TASK DIRECTIONS: Starting at the line that contains "gray hexagon: (274, 139) -> (291, 177), moved", return every line through the end of the data exactly, without pictures.

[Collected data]
════

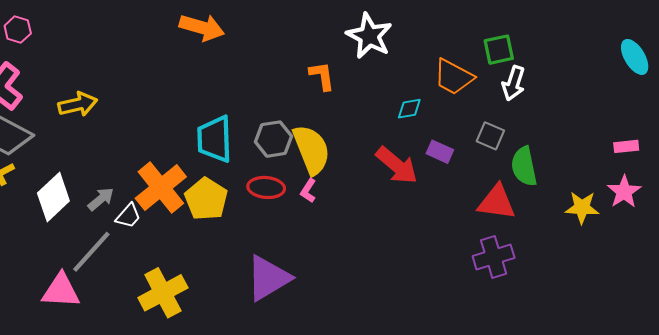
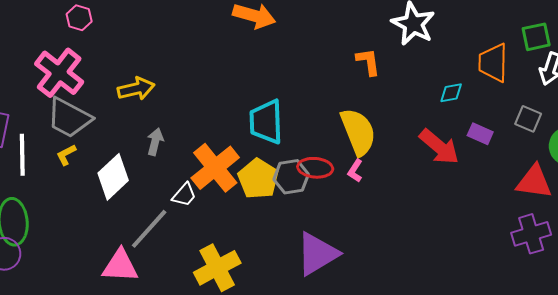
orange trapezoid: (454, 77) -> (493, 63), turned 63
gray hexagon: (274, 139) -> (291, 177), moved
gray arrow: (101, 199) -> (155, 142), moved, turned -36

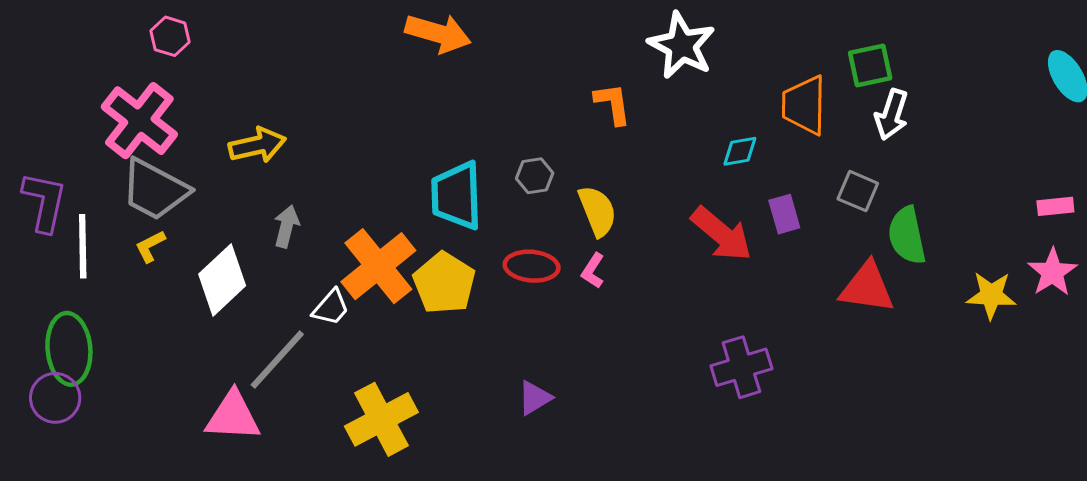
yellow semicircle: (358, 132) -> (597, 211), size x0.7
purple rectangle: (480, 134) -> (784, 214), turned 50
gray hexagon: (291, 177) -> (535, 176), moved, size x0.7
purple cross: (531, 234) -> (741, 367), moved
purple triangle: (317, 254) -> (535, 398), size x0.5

════

FINAL ANSWER:
gray hexagon: (274, 139) -> (291, 177), moved
gray arrow: (101, 199) -> (155, 142), moved, turned -36

yellow semicircle: (358, 132) -> (597, 211), size x0.7
purple rectangle: (480, 134) -> (784, 214), turned 50
gray hexagon: (291, 177) -> (535, 176), moved, size x0.7
purple cross: (531, 234) -> (741, 367), moved
purple triangle: (317, 254) -> (535, 398), size x0.5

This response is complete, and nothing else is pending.